▶ Task directions
The records that follow are to be copied word for word. Pictures should be omitted.

+--

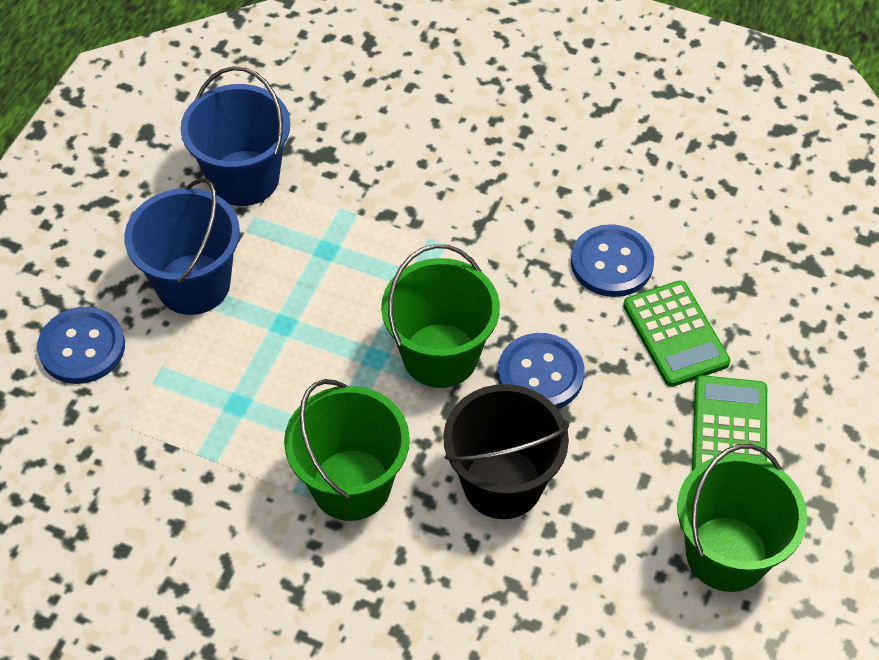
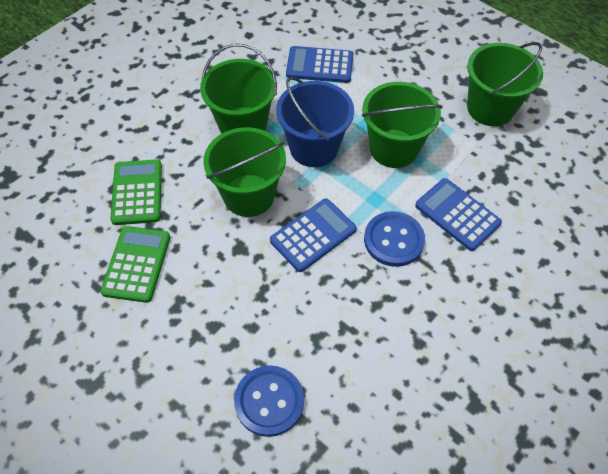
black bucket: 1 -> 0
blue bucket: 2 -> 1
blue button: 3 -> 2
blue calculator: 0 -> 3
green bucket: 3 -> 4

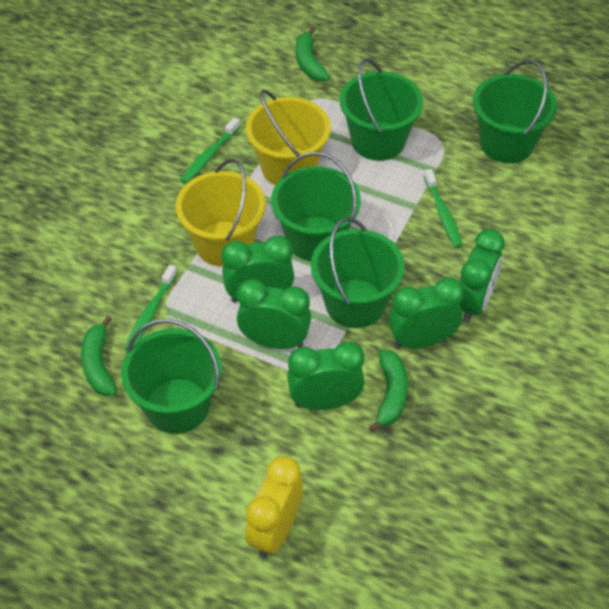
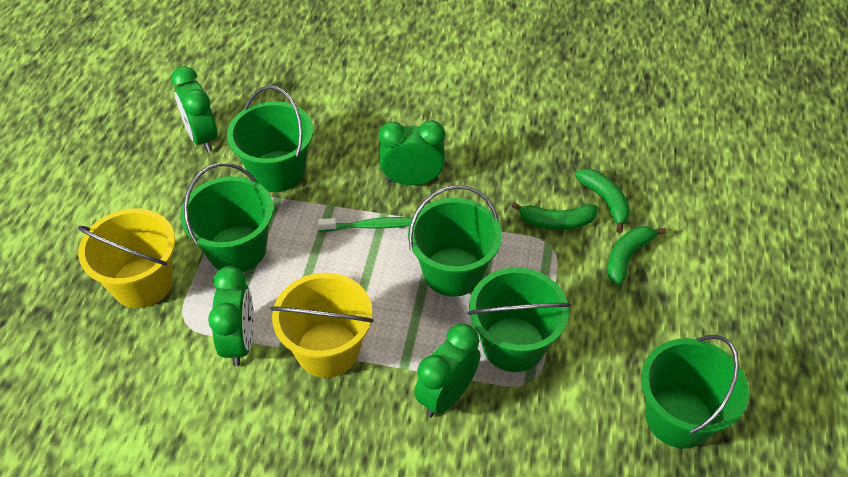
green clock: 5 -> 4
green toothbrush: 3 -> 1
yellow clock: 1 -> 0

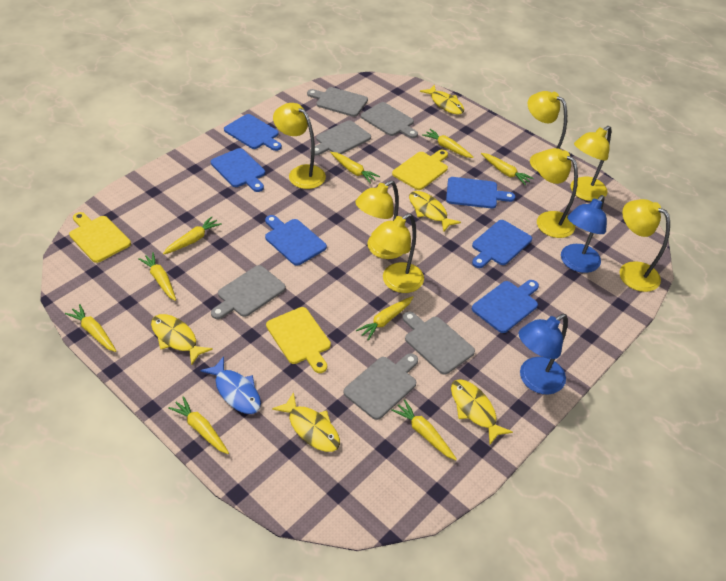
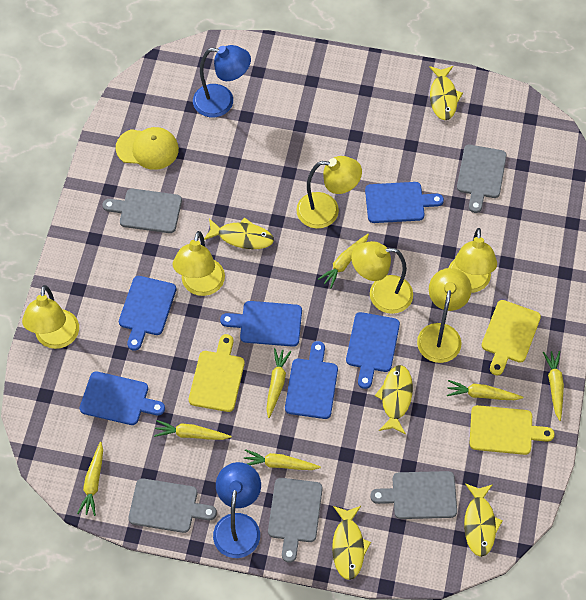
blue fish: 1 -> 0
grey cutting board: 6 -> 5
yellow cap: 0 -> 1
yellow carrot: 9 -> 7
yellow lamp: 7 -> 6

+--

▶ Written answer
black bucket: 1 -> 0
blue bucket: 2 -> 1
blue button: 3 -> 2
blue calculator: 0 -> 3
green bucket: 3 -> 4

green clock: 5 -> 4
green toothbrush: 3 -> 1
yellow clock: 1 -> 0

blue fish: 1 -> 0
grey cutting board: 6 -> 5
yellow cap: 0 -> 1
yellow carrot: 9 -> 7
yellow lamp: 7 -> 6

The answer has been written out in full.